* **EXERCISE PROMPT**
Repeat the records below verbatim and include no pictures.

[[ RECORDS PROVIDED, beginning ]]

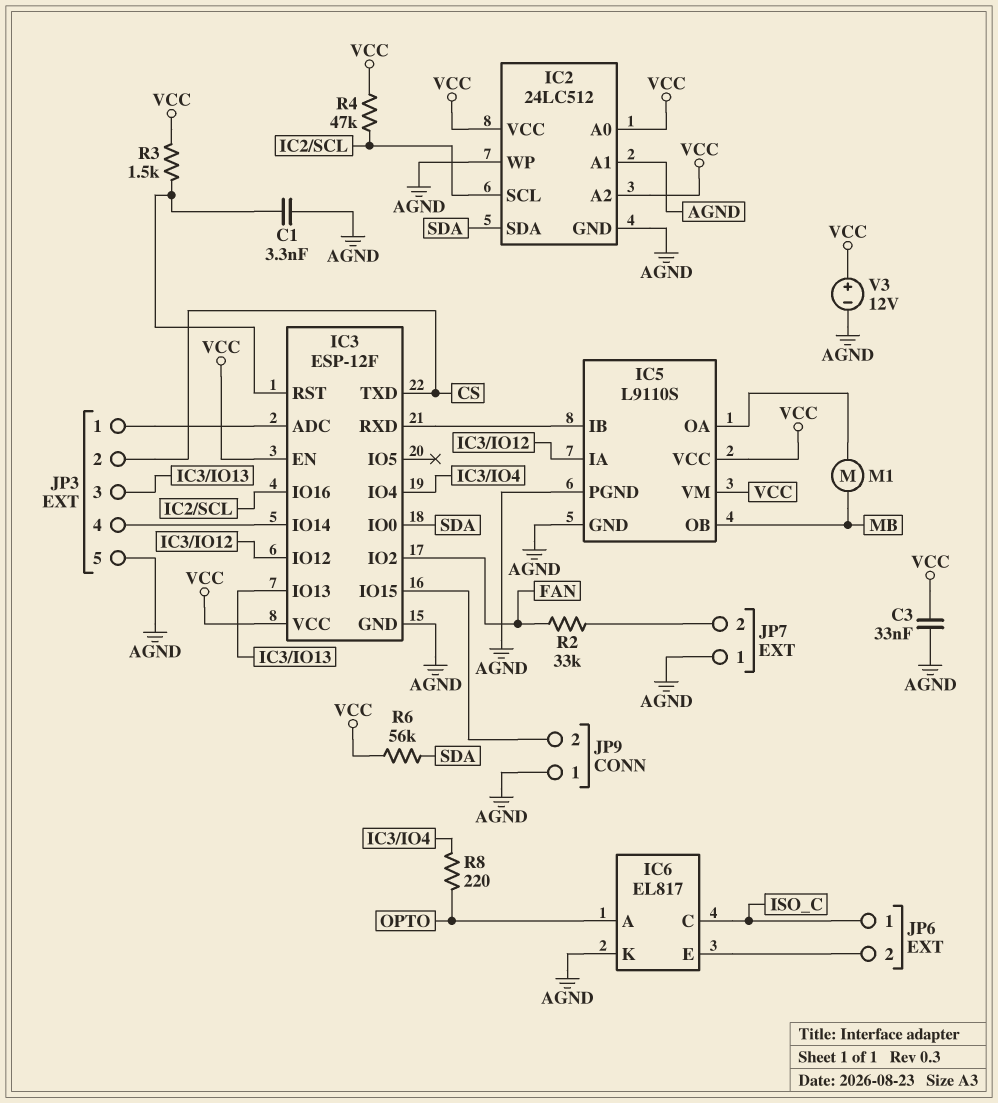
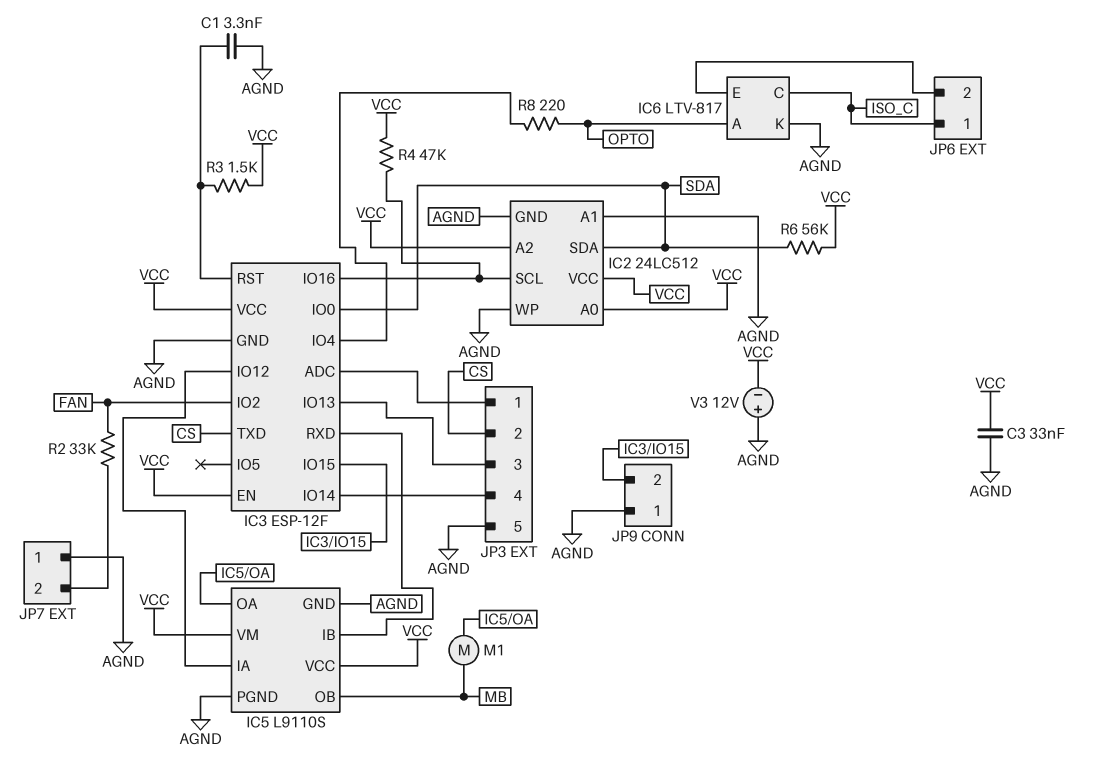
IC6: EL817 -> LTV-817
V3: 12V (plus VCC, minus AGND) -> 12V (plus AGND, minus VCC)

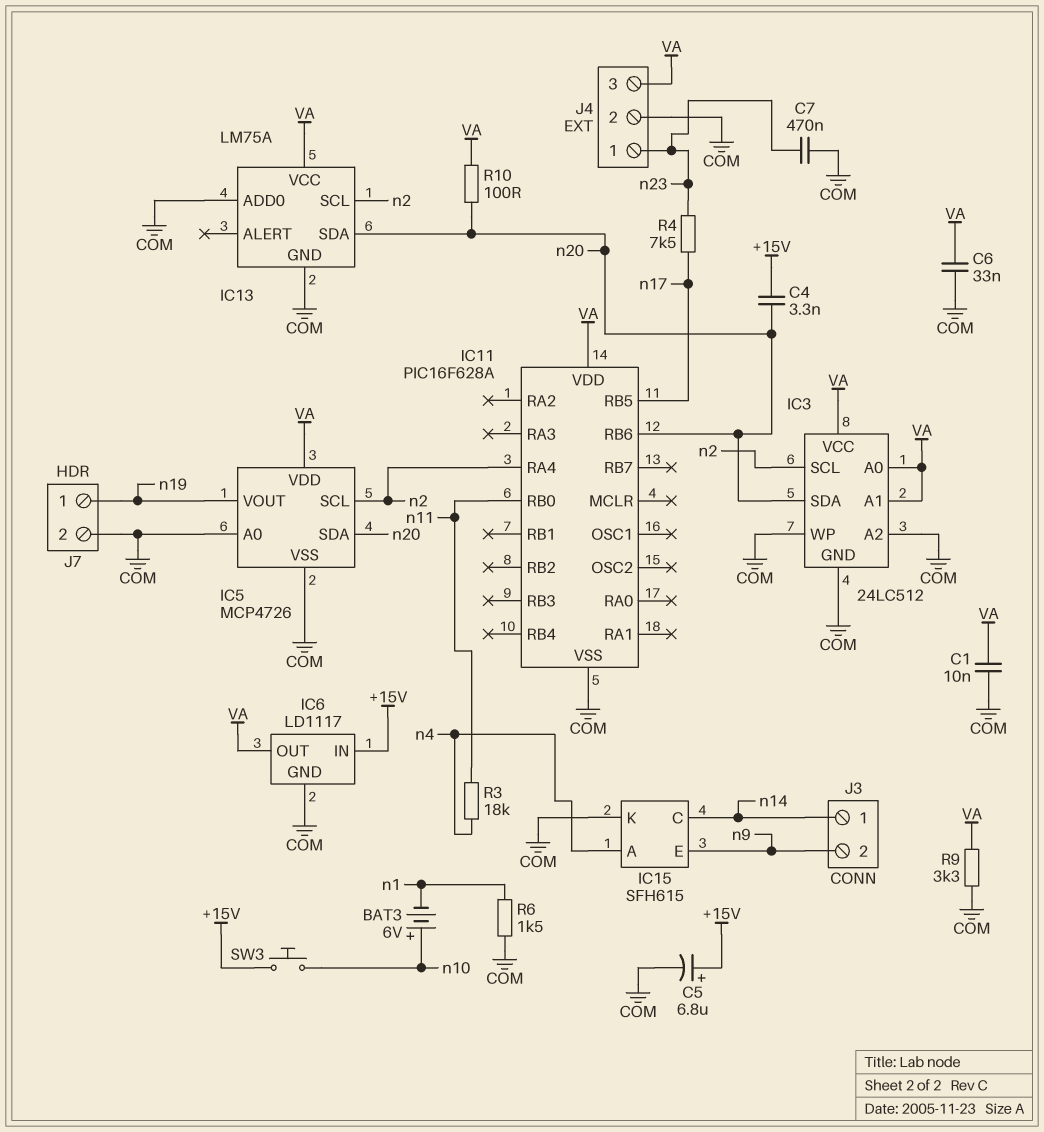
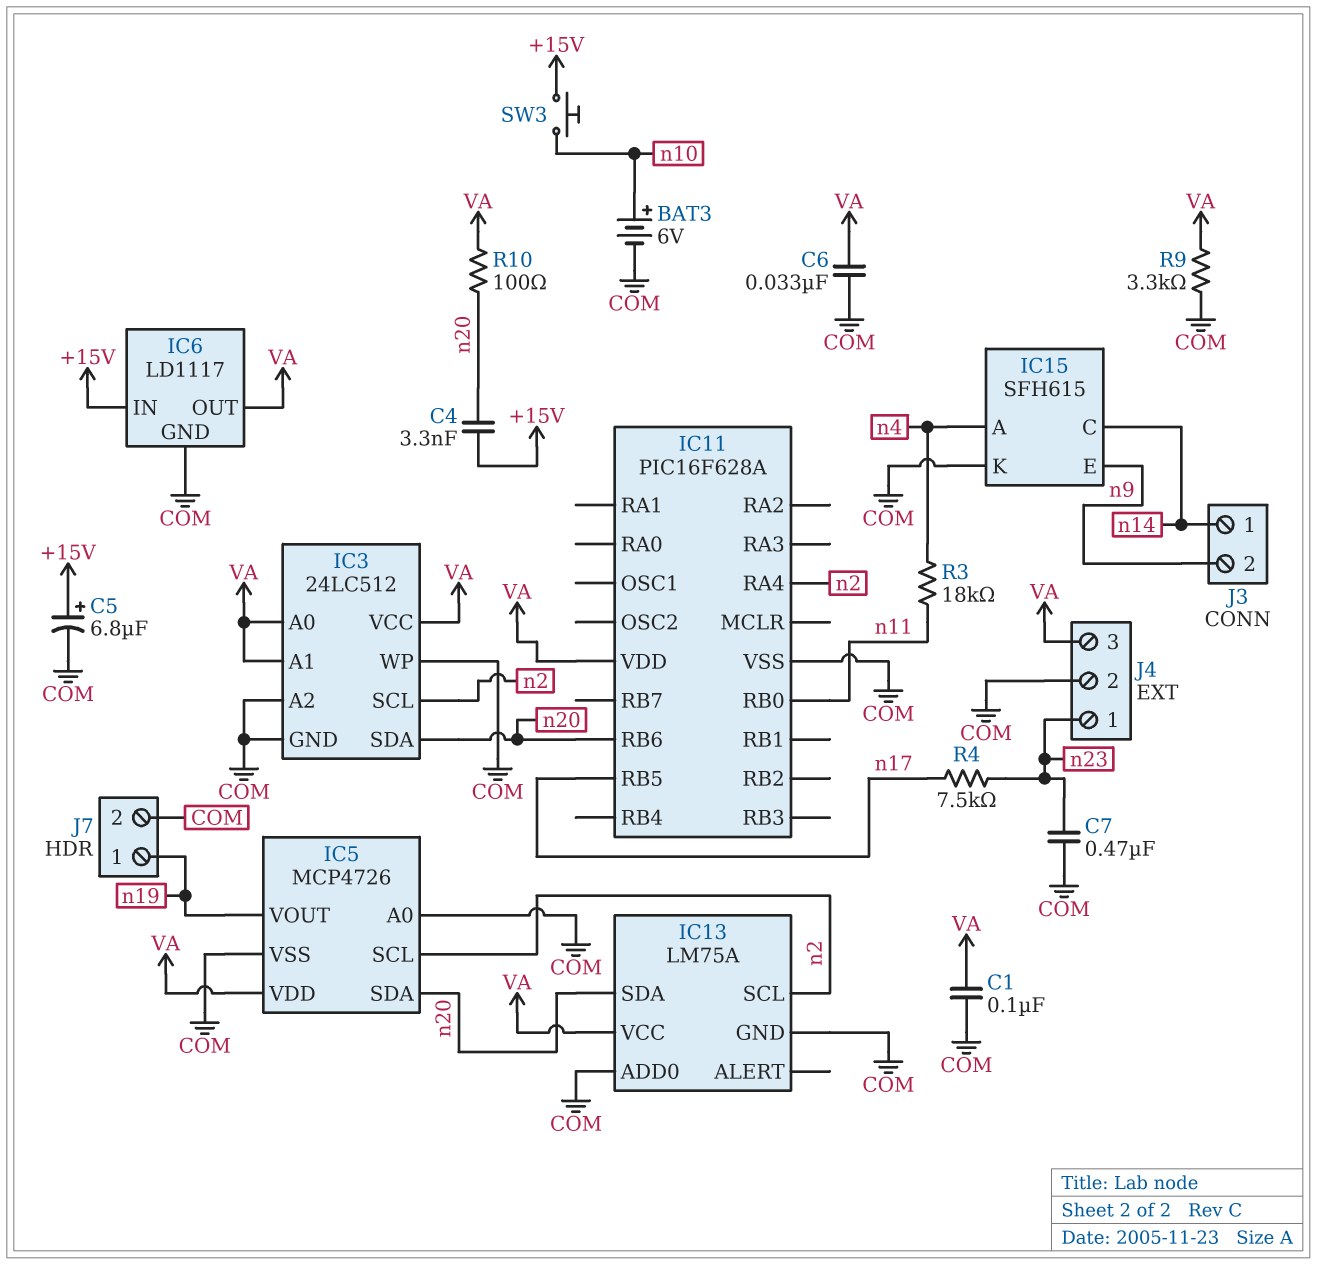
BAT3: 6V (plus n10, minus n1) -> 6V (plus n10, minus COM)
C1: 10nF (COM, VA) -> 100nF (COM, VA)
R6: 1.5k (COM, n1) -> none

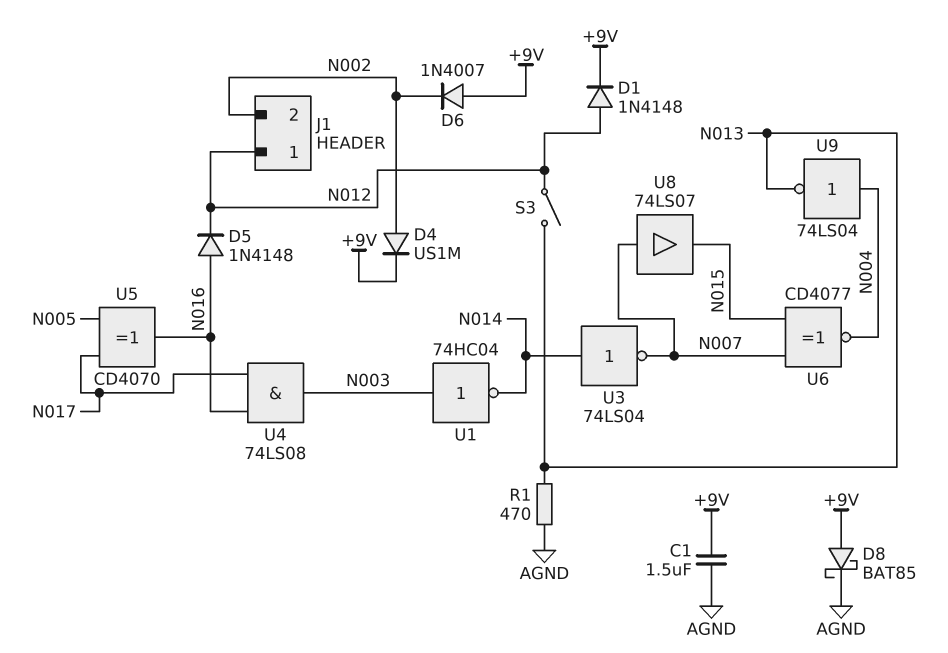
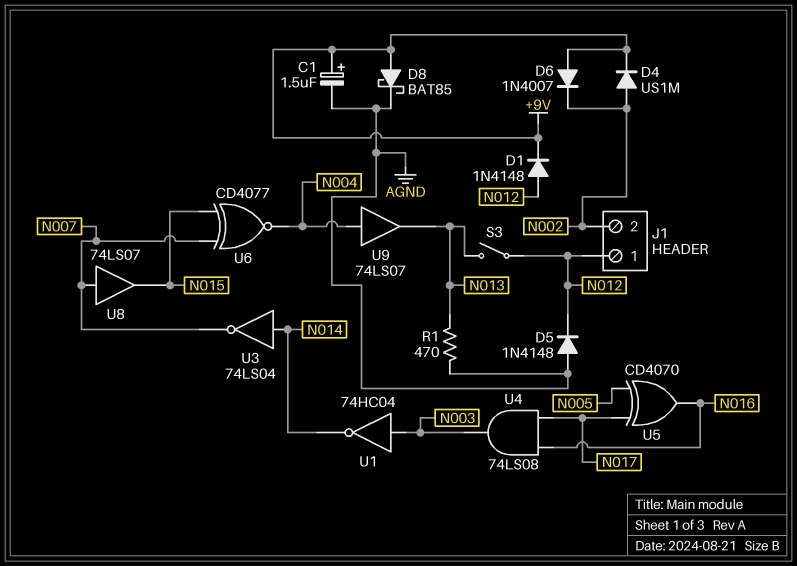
C1: 1.5uF (+9V, AGND) -> 1.5uF (plus +9V, minus AGND)
D5: diode 1N4148 (A N016, K N012) -> diode 1N4148 (A AGND, K N012)
U9: NOT 74LS04 (in N004, out N013) -> buffer 74LS07 (in N004, out N013)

[[ RECORDS PROVIDED, end ]]

* **TASK RESULT**
IC6: EL817 -> LTV-817
V3: 12V (plus VCC, minus AGND) -> 12V (plus AGND, minus VCC)

BAT3: 6V (plus n10, minus n1) -> 6V (plus n10, minus COM)
C1: 10nF (COM, VA) -> 100nF (COM, VA)
R6: 1.5k (COM, n1) -> none

C1: 1.5uF (+9V, AGND) -> 1.5uF (plus +9V, minus AGND)
D5: diode 1N4148 (A N016, K N012) -> diode 1N4148 (A AGND, K N012)
U9: NOT 74LS04 (in N004, out N013) -> buffer 74LS07 (in N004, out N013)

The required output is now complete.